### Exercise instructions:
Pick out every line in the data below that contains the string "kern", and copy each one. Uppercase and lowercase letters must match.

### Given data:
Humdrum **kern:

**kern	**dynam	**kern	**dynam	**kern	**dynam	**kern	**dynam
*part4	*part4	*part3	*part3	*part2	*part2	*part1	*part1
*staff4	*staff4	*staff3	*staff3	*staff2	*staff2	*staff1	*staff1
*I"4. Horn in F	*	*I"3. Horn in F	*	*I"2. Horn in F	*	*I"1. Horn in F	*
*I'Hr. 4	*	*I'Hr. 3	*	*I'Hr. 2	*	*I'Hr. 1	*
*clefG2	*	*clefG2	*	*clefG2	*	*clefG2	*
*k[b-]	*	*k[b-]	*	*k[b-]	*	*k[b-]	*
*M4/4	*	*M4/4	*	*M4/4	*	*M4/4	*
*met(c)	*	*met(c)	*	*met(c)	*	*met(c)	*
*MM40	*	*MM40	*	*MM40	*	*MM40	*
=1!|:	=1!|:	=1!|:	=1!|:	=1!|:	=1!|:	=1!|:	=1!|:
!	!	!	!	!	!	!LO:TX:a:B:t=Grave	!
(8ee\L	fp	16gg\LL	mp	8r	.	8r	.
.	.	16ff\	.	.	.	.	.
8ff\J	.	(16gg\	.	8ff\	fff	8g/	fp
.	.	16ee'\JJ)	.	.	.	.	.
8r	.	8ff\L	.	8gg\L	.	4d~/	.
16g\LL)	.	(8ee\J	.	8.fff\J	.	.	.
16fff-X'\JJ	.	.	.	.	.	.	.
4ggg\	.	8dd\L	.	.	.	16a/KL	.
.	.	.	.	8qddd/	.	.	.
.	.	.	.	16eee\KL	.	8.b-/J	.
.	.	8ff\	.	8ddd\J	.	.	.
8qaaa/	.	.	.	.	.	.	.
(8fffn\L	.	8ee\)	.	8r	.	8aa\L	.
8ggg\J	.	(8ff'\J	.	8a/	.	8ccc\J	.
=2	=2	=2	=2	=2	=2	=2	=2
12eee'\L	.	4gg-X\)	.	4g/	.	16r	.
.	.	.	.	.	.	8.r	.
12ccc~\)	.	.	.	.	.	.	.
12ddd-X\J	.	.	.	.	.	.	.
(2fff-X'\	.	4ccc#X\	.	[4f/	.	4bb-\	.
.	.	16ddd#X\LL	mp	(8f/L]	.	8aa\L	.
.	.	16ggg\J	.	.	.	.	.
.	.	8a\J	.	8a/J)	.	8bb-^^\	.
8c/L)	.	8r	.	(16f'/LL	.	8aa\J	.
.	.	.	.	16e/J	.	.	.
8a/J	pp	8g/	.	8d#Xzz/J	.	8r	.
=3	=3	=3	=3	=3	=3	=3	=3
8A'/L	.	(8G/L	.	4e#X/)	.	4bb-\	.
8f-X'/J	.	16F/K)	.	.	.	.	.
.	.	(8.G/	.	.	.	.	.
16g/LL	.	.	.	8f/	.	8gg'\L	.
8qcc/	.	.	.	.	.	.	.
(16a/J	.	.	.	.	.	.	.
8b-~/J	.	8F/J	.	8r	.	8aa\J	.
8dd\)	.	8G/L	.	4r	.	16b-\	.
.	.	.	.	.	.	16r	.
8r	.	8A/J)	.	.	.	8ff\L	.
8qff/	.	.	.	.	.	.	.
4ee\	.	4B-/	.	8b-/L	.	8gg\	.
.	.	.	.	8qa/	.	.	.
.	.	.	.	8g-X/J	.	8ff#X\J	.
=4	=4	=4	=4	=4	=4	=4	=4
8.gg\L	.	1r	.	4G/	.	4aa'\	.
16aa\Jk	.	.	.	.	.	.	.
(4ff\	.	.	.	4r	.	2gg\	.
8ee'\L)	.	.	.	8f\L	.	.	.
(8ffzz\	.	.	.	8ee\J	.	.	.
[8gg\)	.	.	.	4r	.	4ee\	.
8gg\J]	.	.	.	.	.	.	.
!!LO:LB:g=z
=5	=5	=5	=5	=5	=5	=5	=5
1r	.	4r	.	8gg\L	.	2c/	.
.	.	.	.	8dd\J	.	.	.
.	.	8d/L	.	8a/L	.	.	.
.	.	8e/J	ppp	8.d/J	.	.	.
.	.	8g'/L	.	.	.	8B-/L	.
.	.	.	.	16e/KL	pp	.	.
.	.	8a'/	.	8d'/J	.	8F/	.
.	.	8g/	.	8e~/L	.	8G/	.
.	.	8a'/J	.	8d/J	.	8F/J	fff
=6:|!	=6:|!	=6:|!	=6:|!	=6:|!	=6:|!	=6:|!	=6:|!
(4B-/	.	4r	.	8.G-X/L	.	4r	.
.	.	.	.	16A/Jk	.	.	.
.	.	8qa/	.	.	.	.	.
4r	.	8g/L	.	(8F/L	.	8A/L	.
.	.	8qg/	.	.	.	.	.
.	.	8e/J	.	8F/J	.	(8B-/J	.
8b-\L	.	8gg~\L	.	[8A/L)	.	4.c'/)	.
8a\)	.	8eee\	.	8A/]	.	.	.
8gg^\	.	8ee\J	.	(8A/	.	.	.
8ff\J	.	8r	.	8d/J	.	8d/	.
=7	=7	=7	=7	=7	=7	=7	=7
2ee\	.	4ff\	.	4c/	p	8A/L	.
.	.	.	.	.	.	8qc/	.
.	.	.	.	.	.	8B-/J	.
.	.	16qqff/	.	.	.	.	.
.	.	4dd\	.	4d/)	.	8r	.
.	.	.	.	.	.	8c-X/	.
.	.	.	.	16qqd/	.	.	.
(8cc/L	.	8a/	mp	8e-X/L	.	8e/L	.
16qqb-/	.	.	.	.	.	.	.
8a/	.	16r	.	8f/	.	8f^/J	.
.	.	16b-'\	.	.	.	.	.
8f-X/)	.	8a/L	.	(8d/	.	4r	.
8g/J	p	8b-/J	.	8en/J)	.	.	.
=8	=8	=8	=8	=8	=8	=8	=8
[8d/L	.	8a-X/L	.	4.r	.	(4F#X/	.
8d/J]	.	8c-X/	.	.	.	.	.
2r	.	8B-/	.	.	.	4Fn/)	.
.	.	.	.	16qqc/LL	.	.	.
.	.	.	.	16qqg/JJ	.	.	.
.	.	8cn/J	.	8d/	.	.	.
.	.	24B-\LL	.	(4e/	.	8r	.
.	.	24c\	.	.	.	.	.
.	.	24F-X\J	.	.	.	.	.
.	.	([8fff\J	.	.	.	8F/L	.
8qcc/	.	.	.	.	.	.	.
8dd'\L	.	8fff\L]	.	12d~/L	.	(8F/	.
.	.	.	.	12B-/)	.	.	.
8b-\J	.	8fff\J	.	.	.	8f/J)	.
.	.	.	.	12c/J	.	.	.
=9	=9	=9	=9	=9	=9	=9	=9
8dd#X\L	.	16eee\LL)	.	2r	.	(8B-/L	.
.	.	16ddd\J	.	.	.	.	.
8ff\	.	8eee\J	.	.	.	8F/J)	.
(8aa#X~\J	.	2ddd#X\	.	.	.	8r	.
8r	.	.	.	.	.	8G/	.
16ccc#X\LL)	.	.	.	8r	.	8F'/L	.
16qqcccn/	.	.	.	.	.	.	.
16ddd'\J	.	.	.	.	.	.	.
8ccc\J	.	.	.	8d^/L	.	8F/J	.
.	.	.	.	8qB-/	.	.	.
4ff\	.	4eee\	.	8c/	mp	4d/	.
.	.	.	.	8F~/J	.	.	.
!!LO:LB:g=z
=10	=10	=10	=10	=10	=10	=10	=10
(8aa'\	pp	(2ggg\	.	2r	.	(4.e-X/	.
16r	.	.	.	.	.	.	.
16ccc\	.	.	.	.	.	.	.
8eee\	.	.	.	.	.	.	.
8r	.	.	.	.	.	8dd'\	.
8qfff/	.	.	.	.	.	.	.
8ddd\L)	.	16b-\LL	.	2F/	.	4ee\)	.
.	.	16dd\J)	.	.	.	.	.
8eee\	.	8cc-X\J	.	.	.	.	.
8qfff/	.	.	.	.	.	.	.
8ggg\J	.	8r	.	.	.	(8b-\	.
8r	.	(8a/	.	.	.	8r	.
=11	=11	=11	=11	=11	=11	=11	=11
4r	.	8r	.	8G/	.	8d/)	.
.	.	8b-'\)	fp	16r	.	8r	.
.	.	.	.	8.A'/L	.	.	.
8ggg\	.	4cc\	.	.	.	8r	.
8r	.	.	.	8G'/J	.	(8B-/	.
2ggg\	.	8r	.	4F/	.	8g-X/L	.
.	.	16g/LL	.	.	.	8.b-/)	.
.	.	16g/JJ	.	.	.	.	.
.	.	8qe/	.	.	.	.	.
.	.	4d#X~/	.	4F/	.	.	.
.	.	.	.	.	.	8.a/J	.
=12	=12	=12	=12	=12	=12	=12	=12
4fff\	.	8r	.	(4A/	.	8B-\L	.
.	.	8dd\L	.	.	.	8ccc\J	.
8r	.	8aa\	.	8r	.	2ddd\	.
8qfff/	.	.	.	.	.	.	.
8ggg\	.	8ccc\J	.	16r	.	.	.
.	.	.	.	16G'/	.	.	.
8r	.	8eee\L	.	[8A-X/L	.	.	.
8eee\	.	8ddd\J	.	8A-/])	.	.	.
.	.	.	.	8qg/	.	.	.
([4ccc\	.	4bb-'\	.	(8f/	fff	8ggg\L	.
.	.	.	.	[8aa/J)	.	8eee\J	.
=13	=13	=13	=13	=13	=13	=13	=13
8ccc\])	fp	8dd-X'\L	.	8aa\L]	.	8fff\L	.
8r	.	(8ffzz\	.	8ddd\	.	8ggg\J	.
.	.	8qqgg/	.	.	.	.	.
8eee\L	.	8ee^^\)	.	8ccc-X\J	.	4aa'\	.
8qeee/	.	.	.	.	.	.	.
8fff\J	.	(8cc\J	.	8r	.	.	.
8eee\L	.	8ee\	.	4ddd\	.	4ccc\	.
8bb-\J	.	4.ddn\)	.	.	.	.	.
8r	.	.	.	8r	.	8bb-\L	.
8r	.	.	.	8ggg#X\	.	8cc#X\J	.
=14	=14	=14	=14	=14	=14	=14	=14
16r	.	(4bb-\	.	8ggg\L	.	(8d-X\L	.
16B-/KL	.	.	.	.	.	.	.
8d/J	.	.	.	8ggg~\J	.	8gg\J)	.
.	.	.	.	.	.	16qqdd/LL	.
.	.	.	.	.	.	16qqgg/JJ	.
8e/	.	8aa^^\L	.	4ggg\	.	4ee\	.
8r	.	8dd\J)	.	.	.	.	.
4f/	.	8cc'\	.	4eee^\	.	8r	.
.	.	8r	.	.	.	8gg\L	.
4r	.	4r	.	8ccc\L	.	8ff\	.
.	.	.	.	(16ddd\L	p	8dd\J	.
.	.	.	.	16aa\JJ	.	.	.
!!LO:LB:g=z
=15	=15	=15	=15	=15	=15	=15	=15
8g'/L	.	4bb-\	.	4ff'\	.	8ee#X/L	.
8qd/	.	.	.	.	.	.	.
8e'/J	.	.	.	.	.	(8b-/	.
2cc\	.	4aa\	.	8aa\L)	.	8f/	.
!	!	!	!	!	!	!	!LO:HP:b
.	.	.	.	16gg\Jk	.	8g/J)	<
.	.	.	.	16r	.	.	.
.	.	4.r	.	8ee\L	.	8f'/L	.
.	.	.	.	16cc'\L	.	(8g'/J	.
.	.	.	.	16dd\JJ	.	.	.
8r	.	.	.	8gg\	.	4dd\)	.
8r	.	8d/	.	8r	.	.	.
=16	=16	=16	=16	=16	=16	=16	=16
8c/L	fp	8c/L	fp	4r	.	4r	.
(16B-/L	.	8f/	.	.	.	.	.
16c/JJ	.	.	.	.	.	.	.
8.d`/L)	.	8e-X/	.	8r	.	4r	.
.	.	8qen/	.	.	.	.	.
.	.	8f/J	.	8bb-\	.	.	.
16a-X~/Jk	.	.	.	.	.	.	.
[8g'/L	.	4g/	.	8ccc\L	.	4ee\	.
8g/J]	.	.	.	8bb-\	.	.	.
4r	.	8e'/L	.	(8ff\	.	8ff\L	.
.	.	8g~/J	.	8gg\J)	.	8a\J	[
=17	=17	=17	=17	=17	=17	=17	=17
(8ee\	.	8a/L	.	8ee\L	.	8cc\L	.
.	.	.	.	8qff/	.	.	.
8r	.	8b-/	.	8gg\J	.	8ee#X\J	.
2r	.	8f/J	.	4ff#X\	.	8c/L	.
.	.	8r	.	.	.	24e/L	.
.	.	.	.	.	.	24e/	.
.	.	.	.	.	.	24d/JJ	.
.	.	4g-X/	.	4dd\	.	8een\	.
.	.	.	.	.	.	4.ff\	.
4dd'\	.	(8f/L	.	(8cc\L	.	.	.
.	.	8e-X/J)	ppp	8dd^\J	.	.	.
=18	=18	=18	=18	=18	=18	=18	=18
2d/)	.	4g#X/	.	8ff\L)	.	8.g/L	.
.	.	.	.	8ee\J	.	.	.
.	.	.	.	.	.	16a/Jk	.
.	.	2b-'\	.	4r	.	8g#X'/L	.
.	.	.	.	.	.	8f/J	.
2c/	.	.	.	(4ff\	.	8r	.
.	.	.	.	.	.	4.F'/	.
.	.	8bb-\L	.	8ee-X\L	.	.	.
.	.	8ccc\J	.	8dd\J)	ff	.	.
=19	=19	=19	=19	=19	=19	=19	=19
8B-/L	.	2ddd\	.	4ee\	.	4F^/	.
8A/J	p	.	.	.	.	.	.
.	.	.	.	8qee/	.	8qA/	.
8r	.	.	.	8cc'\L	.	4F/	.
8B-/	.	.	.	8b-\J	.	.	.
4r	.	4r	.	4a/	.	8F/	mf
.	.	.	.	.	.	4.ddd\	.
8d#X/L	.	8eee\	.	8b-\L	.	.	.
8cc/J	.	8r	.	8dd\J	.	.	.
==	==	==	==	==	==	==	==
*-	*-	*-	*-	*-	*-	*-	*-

### Output of the task:
Humdrum **kern:
**kern	**dynam	**kern	**dynam	**kern	**dynam	**kern	**dynam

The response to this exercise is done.